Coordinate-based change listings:
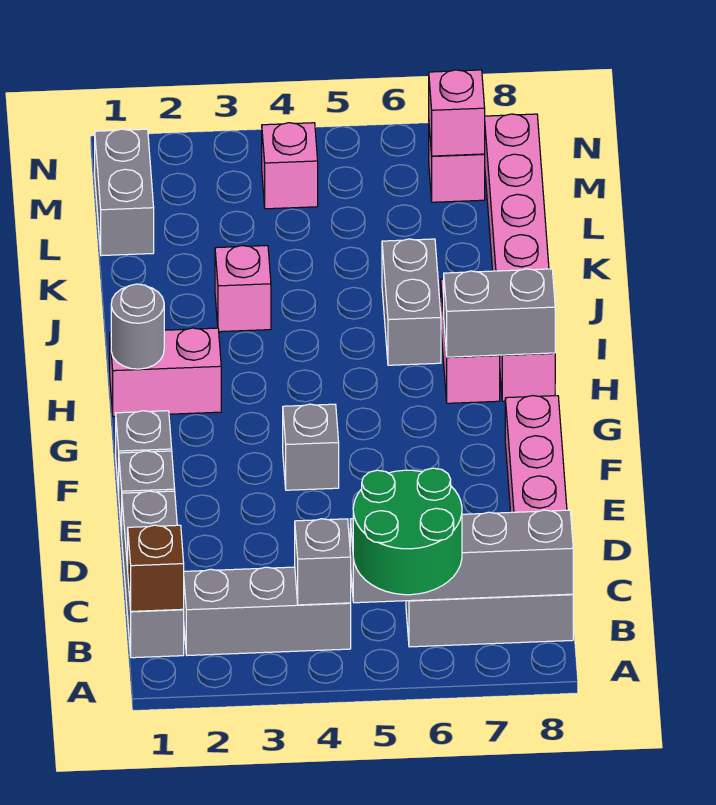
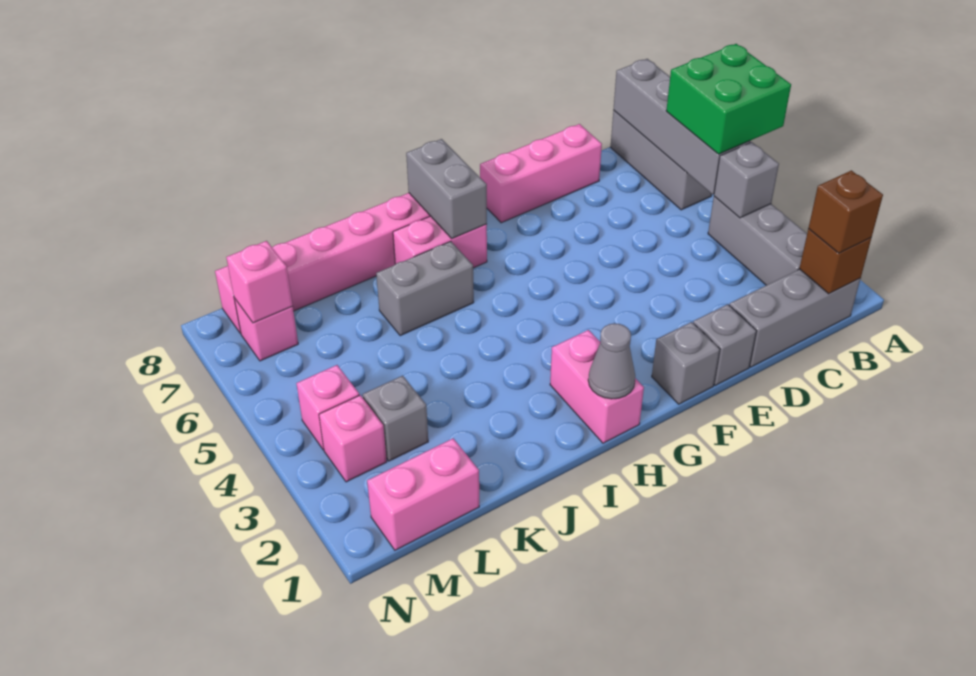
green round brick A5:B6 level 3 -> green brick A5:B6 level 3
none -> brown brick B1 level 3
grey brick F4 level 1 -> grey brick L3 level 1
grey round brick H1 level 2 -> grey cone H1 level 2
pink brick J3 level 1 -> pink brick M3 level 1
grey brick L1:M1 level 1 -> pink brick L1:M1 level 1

--

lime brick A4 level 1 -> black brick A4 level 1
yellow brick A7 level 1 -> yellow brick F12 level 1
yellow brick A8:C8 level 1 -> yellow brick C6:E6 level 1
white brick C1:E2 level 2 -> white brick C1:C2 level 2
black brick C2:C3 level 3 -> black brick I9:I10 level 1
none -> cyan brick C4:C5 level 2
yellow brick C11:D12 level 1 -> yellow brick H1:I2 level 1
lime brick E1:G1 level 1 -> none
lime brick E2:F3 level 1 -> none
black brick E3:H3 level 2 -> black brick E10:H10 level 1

◆ **WHAT IS EXPECTED**: Look through the records and gather each line with the word "grey".

◆ **EXPECTED ANSWER**:
grey brick F4 level 1 -> grey brick L3 level 1
grey round brick H1 level 2 -> grey cone H1 level 2
grey brick L1:M1 level 1 -> pink brick L1:M1 level 1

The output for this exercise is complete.